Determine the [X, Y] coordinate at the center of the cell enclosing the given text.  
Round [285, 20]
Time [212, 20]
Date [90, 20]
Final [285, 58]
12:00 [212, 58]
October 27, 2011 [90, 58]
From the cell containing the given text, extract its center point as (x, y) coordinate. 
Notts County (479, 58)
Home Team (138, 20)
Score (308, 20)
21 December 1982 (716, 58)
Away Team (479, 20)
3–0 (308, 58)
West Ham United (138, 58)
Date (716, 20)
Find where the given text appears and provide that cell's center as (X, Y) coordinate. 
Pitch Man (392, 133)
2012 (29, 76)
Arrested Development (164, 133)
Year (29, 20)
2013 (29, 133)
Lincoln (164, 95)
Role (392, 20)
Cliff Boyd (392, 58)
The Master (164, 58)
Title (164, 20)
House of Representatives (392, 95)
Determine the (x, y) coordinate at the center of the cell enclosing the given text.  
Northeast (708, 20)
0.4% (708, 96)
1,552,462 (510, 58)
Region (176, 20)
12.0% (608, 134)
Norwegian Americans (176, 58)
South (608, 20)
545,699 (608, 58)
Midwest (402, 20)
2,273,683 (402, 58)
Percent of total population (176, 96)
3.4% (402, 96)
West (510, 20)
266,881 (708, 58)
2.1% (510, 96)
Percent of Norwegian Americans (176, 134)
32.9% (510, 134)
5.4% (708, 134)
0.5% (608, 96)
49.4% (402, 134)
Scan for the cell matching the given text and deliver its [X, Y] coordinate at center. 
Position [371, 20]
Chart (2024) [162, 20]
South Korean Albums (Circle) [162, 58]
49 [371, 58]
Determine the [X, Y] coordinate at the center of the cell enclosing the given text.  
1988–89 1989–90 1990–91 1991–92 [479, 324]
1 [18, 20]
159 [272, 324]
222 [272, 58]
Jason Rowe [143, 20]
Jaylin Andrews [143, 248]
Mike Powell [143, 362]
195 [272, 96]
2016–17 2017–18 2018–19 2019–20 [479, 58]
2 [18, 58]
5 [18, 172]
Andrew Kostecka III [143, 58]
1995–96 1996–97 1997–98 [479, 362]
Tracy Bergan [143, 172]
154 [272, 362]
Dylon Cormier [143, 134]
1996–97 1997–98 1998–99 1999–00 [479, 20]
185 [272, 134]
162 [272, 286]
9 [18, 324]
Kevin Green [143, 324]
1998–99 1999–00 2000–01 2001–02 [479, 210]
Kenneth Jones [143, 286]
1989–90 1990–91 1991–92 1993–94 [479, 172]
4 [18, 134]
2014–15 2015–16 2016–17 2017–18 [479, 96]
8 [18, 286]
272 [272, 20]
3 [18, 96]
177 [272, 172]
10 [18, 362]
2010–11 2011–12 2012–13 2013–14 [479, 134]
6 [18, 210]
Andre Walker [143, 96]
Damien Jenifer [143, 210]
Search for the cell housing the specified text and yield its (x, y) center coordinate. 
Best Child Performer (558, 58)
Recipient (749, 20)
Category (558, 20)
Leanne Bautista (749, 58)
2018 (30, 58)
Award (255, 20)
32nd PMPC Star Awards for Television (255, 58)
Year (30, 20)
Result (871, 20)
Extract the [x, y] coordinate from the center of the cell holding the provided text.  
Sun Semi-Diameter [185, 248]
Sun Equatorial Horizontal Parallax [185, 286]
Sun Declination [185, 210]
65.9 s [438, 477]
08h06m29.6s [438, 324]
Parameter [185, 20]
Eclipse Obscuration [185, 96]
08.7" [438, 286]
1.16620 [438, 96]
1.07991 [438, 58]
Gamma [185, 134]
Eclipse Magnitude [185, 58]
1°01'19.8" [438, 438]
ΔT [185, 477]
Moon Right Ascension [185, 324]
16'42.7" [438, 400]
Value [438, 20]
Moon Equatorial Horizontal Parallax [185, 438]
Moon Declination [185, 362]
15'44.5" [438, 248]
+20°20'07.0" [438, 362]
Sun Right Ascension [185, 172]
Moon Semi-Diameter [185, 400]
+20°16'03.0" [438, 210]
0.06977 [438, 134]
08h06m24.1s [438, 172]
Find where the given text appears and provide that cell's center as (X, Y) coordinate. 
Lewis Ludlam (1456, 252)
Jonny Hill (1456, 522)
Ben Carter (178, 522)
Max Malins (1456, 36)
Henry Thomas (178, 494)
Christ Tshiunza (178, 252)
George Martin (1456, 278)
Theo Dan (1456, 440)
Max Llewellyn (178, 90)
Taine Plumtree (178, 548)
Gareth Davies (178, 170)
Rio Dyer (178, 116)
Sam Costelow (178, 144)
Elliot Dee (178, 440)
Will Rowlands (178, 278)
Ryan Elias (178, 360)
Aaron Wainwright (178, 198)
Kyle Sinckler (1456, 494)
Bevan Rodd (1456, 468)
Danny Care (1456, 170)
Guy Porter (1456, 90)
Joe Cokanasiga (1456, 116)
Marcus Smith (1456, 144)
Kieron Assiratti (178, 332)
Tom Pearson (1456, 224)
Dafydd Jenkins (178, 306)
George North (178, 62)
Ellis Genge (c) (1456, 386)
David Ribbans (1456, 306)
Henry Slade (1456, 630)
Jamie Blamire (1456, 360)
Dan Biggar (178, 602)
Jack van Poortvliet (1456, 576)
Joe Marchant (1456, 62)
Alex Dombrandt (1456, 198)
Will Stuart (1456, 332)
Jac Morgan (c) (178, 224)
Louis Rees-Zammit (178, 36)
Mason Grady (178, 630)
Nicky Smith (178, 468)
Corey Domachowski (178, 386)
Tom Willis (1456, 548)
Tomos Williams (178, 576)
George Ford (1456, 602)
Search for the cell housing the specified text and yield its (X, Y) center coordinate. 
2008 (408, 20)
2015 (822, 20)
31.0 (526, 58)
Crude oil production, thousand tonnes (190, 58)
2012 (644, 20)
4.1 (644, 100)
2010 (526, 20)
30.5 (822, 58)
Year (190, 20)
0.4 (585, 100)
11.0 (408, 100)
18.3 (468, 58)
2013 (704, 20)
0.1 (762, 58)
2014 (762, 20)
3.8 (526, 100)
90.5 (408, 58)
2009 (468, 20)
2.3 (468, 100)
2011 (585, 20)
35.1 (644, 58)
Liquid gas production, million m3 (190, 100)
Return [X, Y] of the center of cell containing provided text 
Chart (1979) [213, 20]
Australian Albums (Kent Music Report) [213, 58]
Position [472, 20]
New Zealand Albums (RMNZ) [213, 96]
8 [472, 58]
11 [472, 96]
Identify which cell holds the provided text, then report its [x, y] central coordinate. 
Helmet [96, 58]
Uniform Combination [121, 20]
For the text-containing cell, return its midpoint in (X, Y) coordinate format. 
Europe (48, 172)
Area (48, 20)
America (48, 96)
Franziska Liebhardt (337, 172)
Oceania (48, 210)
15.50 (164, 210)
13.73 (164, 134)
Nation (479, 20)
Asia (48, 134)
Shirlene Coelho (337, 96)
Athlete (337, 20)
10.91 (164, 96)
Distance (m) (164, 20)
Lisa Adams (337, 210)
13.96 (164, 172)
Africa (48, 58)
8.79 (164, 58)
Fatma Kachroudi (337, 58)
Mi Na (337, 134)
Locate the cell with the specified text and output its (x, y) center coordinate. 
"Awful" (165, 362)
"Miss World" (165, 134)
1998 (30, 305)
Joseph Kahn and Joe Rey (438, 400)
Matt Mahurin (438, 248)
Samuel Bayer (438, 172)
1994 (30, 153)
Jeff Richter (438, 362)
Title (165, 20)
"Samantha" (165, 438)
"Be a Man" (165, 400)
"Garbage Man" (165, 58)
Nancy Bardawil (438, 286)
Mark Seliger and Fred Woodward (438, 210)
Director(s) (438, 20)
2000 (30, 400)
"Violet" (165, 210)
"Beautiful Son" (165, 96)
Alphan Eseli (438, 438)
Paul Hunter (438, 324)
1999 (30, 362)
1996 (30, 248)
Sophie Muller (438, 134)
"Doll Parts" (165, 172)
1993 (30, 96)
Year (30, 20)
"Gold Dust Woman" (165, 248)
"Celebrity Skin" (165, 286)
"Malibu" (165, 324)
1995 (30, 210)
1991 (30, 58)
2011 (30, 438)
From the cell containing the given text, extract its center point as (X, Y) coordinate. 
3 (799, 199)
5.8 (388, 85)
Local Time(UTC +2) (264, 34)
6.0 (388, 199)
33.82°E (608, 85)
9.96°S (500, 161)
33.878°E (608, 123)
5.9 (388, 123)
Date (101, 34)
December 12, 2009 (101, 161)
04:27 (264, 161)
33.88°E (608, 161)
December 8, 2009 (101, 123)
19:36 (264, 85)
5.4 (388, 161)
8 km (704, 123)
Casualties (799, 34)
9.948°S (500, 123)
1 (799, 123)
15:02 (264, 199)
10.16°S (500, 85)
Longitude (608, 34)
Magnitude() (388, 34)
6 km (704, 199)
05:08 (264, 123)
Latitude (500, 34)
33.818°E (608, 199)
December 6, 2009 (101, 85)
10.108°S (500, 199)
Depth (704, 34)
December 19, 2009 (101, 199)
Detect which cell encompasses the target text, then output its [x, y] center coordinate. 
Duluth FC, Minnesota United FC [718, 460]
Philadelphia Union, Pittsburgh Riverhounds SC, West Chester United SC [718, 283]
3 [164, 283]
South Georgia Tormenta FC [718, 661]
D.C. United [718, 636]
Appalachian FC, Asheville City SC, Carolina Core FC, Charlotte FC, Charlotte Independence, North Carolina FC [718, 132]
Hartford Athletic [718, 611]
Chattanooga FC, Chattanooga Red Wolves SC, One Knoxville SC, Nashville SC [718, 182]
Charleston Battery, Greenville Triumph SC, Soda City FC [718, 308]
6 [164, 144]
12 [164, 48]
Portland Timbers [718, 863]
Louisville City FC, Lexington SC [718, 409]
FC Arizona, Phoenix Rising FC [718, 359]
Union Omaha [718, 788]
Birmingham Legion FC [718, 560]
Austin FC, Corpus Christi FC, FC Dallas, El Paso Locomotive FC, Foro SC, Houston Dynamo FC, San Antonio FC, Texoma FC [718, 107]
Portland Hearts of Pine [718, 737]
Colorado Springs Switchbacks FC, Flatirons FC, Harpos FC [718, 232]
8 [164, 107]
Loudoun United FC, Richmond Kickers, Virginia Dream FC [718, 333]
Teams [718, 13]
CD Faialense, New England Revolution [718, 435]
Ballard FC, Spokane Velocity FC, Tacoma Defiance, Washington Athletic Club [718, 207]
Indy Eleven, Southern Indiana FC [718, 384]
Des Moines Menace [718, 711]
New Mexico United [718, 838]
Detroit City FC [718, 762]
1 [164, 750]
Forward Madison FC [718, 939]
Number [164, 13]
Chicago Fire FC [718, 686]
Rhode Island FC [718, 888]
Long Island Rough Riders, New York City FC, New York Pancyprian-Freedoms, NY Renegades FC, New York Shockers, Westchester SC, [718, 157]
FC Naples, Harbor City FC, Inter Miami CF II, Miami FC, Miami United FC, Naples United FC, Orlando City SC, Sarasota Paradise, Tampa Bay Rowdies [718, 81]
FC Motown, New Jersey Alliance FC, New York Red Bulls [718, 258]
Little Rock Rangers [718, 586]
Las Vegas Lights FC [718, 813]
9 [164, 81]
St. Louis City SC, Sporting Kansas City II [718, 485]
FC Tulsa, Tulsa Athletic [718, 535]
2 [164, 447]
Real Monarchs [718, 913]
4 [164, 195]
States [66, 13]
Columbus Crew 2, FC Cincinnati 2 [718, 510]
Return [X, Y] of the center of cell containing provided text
--------------------------------------------------
* **WRITTEN REQUEST**:
Rewrite the items from the start through the line containing "Damien Jenifer [143, 210]", inclusive, replacing "Norwegian" with "Swedish" and leaving everything else unchanged.

* **OUTPUT OF THE EXERCISE**:
Determine the [X, Y] coordinate at the center of the cell enclosing the given text.  
Round [285, 20]
Time [212, 20]
Date [90, 20]
Final [285, 58]
12:00 [212, 58]
October 27, 2011 [90, 58]
From the cell containing the given text, extract its center point as (x, y) coordinate. 
Notts County (479, 58)
Home Team (138, 20)
Score (308, 20)
21 December 1982 (716, 58)
Away Team (479, 20)
3–0 (308, 58)
West Ham United (138, 58)
Date (716, 20)
Find where the given text appears and provide that cell's center as (X, Y) coordinate. 
Pitch Man (392, 133)
2012 (29, 76)
Arrested Development (164, 133)
Year (29, 20)
2013 (29, 133)
Lincoln (164, 95)
Role (392, 20)
Cliff Boyd (392, 58)
The Master (164, 58)
Title (164, 20)
House of Representatives (392, 95)
Determine the (x, y) coordinate at the center of the cell enclosing the given text.  
Northeast (708, 20)
0.4% (708, 96)
1,552,462 (510, 58)
Region (176, 20)
12.0% (608, 134)
Swedish Americans (176, 58)
South (608, 20)
545,699 (608, 58)
Midwest (402, 20)
2,273,683 (402, 58)
Percent of total population (176, 96)
3.4% (402, 96)
West (510, 20)
266,881 (708, 58)
2.1% (510, 96)
Percent of Swedish Americans (176, 134)
32.9% (510, 134)
5.4% (708, 134)
0.5% (608, 96)
49.4% (402, 134)
Scan for the cell matching the given text and deliver its [X, Y] coordinate at center. 
Position [371, 20]
Chart (2024) [162, 20]
South Korean Albums (Circle) [162, 58]
49 [371, 58]
Determine the [X, Y] coordinate at the center of the cell enclosing the given text.  
1988–89 1989–90 1990–91 1991–92 [479, 324]
1 [18, 20]
159 [272, 324]
222 [272, 58]
Jason Rowe [143, 20]
Jaylin Andrews [143, 248]
Mike Powell [143, 362]
195 [272, 96]
2016–17 2017–18 2018–19 2019–20 [479, 58]
2 [18, 58]
5 [18, 172]
Andrew Kostecka III [143, 58]
1995–96 1996–97 1997–98 [479, 362]
Tracy Bergan [143, 172]
154 [272, 362]
Dylon Cormier [143, 134]
1996–97 1997–98 1998–99 1999–00 [479, 20]
185 [272, 134]
162 [272, 286]
9 [18, 324]
Kevin Green [143, 324]
1998–99 1999–00 2000–01 2001–02 [479, 210]
Kenneth Jones [143, 286]
1989–90 1990–91 1991–92 1993–94 [479, 172]
4 [18, 134]
2014–15 2015–16 2016–17 2017–18 [479, 96]
8 [18, 286]
272 [272, 20]
3 [18, 96]
177 [272, 172]
10 [18, 362]
2010–11 2011–12 2012–13 2013–14 [479, 134]
6 [18, 210]
Andre Walker [143, 96]
Damien Jenifer [143, 210]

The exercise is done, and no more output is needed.